Start of Input data

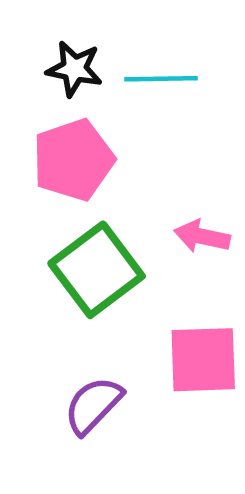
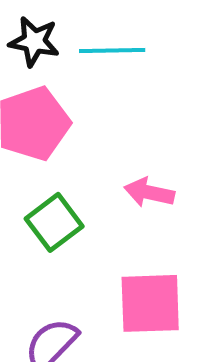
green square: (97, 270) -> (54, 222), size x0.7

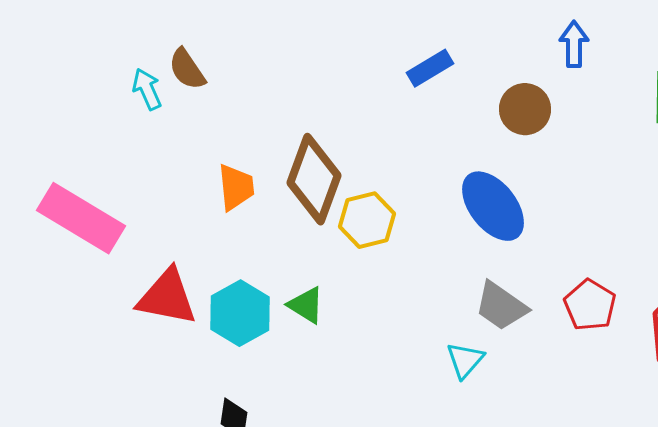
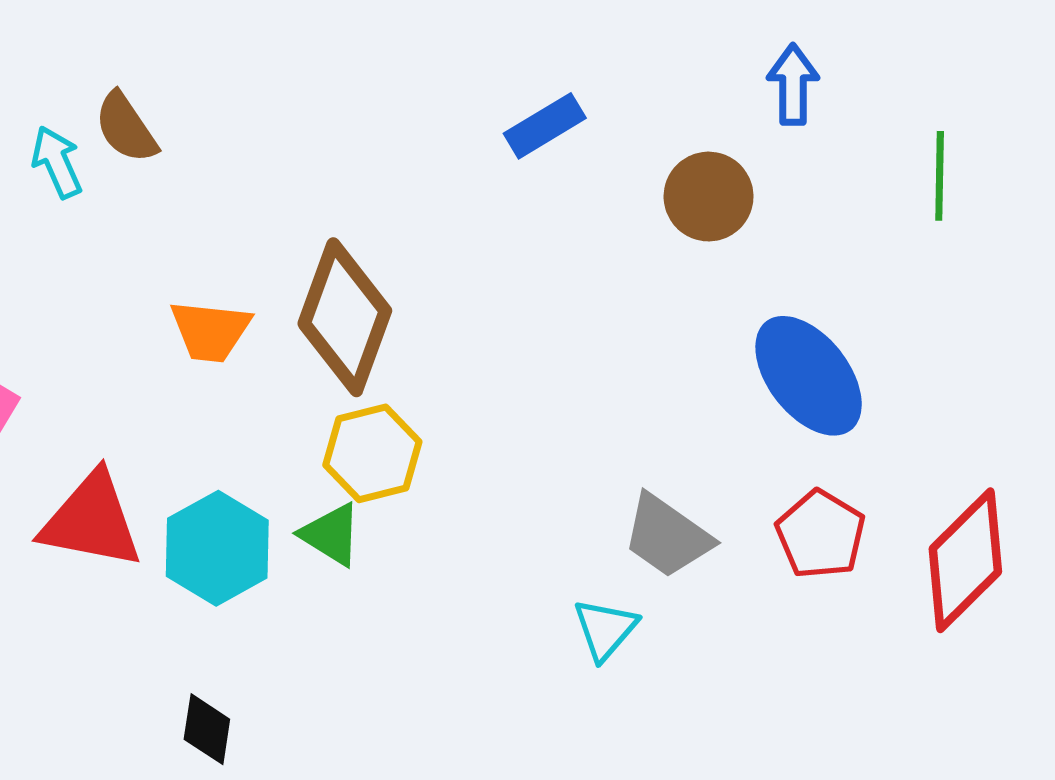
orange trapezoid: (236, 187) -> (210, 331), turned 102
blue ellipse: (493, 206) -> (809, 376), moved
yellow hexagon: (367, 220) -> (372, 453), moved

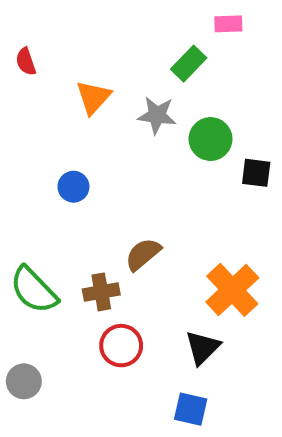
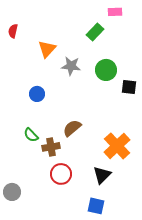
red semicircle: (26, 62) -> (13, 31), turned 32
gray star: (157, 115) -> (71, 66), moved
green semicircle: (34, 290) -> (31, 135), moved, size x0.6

End of Input data

What is needed is an exact copy of the lines from the one containing "gray star: (157, 115) -> (71, 66), moved" through the last line of the records, and nothing else.

→ **Written reply**
gray star: (157, 115) -> (71, 66), moved
green semicircle: (34, 290) -> (31, 135), moved, size x0.6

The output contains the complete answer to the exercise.